## Exercise prompt
Please reproduce the entries that follow without a single difference.

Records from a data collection
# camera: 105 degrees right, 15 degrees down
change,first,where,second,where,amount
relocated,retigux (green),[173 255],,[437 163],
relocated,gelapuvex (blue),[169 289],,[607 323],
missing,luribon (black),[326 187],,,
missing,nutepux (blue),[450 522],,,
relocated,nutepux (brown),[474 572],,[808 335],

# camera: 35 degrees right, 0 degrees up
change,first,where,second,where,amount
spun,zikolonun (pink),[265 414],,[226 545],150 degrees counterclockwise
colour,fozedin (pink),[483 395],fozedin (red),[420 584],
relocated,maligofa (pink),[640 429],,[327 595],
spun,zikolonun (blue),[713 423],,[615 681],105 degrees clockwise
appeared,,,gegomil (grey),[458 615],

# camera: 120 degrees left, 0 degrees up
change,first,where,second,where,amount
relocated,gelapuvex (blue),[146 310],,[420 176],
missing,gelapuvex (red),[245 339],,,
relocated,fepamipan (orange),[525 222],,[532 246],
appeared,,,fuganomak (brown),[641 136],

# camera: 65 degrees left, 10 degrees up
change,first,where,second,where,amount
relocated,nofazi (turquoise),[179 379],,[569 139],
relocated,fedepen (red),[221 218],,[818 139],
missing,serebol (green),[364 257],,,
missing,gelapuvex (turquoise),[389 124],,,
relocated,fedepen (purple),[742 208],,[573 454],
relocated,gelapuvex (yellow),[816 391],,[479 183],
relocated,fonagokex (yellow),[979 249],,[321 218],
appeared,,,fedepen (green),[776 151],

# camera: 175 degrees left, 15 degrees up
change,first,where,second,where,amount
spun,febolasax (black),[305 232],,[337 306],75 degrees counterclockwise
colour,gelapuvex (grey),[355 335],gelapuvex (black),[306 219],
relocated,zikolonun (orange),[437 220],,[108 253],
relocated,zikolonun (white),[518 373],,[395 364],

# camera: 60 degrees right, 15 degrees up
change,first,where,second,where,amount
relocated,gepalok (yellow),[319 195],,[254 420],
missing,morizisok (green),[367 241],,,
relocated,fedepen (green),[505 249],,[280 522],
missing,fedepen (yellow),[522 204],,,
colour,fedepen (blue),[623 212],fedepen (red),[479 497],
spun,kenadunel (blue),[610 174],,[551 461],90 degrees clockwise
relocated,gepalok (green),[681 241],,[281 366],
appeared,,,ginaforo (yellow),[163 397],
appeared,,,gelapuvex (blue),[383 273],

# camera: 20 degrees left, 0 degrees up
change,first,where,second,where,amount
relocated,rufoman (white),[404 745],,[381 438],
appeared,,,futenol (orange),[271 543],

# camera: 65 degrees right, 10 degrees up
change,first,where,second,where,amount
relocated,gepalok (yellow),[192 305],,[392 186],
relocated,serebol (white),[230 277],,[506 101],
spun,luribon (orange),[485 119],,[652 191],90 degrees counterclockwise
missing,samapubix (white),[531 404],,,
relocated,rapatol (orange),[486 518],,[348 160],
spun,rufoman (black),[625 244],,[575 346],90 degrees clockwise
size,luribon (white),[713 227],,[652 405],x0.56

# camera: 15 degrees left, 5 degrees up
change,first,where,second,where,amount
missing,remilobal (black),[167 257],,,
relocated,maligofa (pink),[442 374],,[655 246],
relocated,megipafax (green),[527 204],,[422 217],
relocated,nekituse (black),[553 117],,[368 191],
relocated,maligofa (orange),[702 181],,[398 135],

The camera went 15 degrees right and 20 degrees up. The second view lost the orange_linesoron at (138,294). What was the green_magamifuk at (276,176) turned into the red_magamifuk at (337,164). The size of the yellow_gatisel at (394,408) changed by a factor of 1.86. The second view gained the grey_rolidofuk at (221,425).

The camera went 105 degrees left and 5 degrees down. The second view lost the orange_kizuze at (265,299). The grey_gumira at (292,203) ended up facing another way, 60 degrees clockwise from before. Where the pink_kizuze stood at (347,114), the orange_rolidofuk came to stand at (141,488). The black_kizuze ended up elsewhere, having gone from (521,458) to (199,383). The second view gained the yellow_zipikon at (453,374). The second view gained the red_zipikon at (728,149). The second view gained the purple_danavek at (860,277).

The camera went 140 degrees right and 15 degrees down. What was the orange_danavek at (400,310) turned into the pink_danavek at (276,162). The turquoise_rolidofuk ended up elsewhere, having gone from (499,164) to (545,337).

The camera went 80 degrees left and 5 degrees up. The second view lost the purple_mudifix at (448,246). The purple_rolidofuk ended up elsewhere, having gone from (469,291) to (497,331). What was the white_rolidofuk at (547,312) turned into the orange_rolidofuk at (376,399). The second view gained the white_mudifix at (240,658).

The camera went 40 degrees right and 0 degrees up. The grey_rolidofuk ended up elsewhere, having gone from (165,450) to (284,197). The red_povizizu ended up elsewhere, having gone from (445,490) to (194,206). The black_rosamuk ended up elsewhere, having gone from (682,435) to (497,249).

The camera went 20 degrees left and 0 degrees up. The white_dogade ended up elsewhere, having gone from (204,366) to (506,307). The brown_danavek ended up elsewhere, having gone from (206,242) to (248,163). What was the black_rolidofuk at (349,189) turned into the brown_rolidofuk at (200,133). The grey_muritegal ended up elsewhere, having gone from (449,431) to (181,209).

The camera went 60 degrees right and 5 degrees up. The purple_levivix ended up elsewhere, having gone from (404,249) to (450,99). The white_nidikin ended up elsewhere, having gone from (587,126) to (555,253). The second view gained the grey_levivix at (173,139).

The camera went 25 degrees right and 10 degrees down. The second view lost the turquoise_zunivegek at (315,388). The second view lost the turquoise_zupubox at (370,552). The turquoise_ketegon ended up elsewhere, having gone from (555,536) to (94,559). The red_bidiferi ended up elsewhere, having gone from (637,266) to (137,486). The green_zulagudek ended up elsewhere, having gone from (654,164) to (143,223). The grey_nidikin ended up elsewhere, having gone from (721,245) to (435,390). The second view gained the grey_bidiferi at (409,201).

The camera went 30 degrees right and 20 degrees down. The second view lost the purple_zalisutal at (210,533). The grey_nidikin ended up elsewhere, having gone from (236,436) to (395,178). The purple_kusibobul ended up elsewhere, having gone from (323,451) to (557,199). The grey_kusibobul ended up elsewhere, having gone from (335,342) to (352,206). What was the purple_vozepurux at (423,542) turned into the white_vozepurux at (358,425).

## Output of the exercise
# camera: 105 degrees right, 15 degrees down
change,first,where,second,where,amount
relocated,retigux (green),[173 255],,[437 163],
relocated,gelapuvex (blue),[169 289],,[607 323],
missing,luribon (black),[326 187],,,
missing,nutepux (blue),[450 522],,,
relocated,nutepux (brown),[474 572],,[808 335],

# camera: 35 degrees right, 0 degrees up
change,first,where,second,where,amount
spun,zikolonun (pink),[265 414],,[226 545],150 degrees counterclockwise
colour,fozedin (pink),[483 395],fozedin (red),[420 584],
relocated,maligofa (pink),[640 429],,[327 595],
spun,zikolonun (blue),[713 423],,[615 681],105 degrees clockwise
appeared,,,gegomil (grey),[458 615],

# camera: 120 degrees left, 0 degrees up
change,first,where,second,where,amount
relocated,gelapuvex (blue),[146 310],,[420 176],
missing,gelapuvex (red),[245 339],,,
relocated,fepamipan (orange),[525 222],,[532 246],
appeared,,,fuganomak (brown),[641 136],

# camera: 65 degrees left, 10 degrees up
change,first,where,second,where,amount
relocated,nofazi (turquoise),[179 379],,[569 139],
relocated,fedepen (red),[221 218],,[818 139],
missing,serebol (green),[364 257],,,
missing,gelapuvex (turquoise),[389 124],,,
relocated,fedepen (purple),[742 208],,[573 454],
relocated,gelapuvex (yellow),[816 391],,[479 183],
relocated,fonagokex (yellow),[979 249],,[321 218],
appeared,,,fedepen (green),[776 151],

# camera: 175 degrees left, 15 degrees up
change,first,where,second,where,amount
spun,febolasax (black),[305 232],,[337 306],75 degrees counterclockwise
colour,gelapuvex (grey),[355 335],gelapuvex (black),[306 219],
relocated,zikolonun (orange),[437 220],,[108 253],
relocated,zikolonun (white),[518 373],,[395 364],

# camera: 60 degrees right, 15 degrees up
change,first,where,second,where,amount
relocated,gepalok (yellow),[319 195],,[254 420],
missing,morizisok (green),[367 241],,,
relocated,fedepen (green),[505 249],,[280 522],
missing,fedepen (yellow),[522 204],,,
colour,fedepen (blue),[623 212],fedepen (red),[479 497],
spun,kenadunel (blue),[610 174],,[551 461],90 degrees clockwise
relocated,gepalok (green),[681 241],,[281 366],
appeared,,,ginaforo (yellow),[163 397],
appeared,,,gelapuvex (blue),[383 273],

# camera: 20 degrees left, 0 degrees up
change,first,where,second,where,amount
relocated,rufoman (white),[404 745],,[381 438],
appeared,,,futenol (orange),[271 543],

# camera: 65 degrees right, 10 degrees up
change,first,where,second,where,amount
relocated,gepalok (yellow),[192 305],,[392 186],
relocated,serebol (white),[230 277],,[506 101],
spun,luribon (orange),[485 119],,[652 191],90 degrees counterclockwise
missing,samapubix (white),[531 404],,,
relocated,rapatol (orange),[486 518],,[348 160],
spun,rufoman (black),[625 244],,[575 346],90 degrees clockwise
size,luribon (white),[713 227],,[652 405],x0.56

# camera: 15 degrees left, 5 degrees up
change,first,where,second,where,amount
missing,remilobal (black),[167 257],,,
relocated,maligofa (pink),[442 374],,[655 246],
relocated,megipafax (green),[527 204],,[422 217],
relocated,nekituse (black),[553 117],,[368 191],
relocated,maligofa (orange),[702 181],,[398 135],

The camera went 15 degrees right and 20 degrees up. The second view lost the orange_linesoron at (138,294). What was the green_magamifuk at (276,176) turned into the red_magamifuk at (337,164). The size of the yellow_gatisel at (394,408) changed by a factor of 1.86. The second view gained the grey_rolidofuk at (221,425).

The camera went 105 degrees left and 5 degrees down. The second view lost the orange_kizuze at (265,299). The grey_gumira at (292,203) ended up facing another way, 60 degrees clockwise from before. Where the pink_kizuze stood at (347,114), the orange_rolidofuk came to stand at (141,488). The black_kizuze ended up elsewhere, having gone from (521,458) to (199,383). The second view gained the yellow_zipikon at (453,374). The second view gained the red_zipikon at (728,149). The second view gained the purple_danavek at (860,277).

The camera went 140 degrees right and 15 degrees down. What was the orange_danavek at (400,310) turned into the pink_danavek at (276,162). The turquoise_rolidofuk ended up elsewhere, having gone from (499,164) to (545,337).

The camera went 80 degrees left and 5 degrees up. The second view lost the purple_mudifix at (448,246). The purple_rolidofuk ended up elsewhere, having gone from (469,291) to (497,331). What was the white_rolidofuk at (547,312) turned into the orange_rolidofuk at (376,399). The second view gained the white_mudifix at (240,658).

The camera went 40 degrees right and 0 degrees up. The grey_rolidofuk ended up elsewhere, having gone from (165,450) to (284,197). The red_povizizu ended up elsewhere, having gone from (445,490) to (194,206). The black_rosamuk ended up elsewhere, having gone from (682,435) to (497,249).

The camera went 20 degrees left and 0 degrees up. The white_dogade ended up elsewhere, having gone from (204,366) to (506,307). The brown_danavek ended up elsewhere, having gone from (206,242) to (248,163). What was the black_rolidofuk at (349,189) turned into the brown_rolidofuk at (200,133). The grey_muritegal ended up elsewhere, having gone from (449,431) to (181,209).

The camera went 60 degrees right and 5 degrees up. The purple_levivix ended up elsewhere, having gone from (404,249) to (450,99). The white_nidikin ended up elsewhere, having gone from (587,126) to (555,253). The second view gained the grey_levivix at (173,139).

The camera went 25 degrees right and 10 degrees down. The second view lost the turquoise_zunivegek at (315,388). The second view lost the turquoise_zupubox at (370,552). The turquoise_ketegon ended up elsewhere, having gone from (555,536) to (94,559). The red_bidiferi ended up elsewhere, having gone from (637,266) to (137,486). The green_zulagudek ended up elsewhere, having gone from (654,164) to (143,223). The grey_nidikin ended up elsewhere, having gone from (721,245) to (435,390). The second view gained the grey_bidiferi at (409,201).

The camera went 30 degrees right and 20 degrees down. The second view lost the purple_zalisutal at (210,533). The grey_nidikin ended up elsewhere, having gone from (236,436) to (395,178). The purple_kusibobul ended up elsewhere, having gone from (323,451) to (557,199). The grey_kusibobul ended up elsewhere, having gone from (335,342) to (352,206). What was the purple_vozepurux at (423,542) turned into the white_vozepurux at (358,425).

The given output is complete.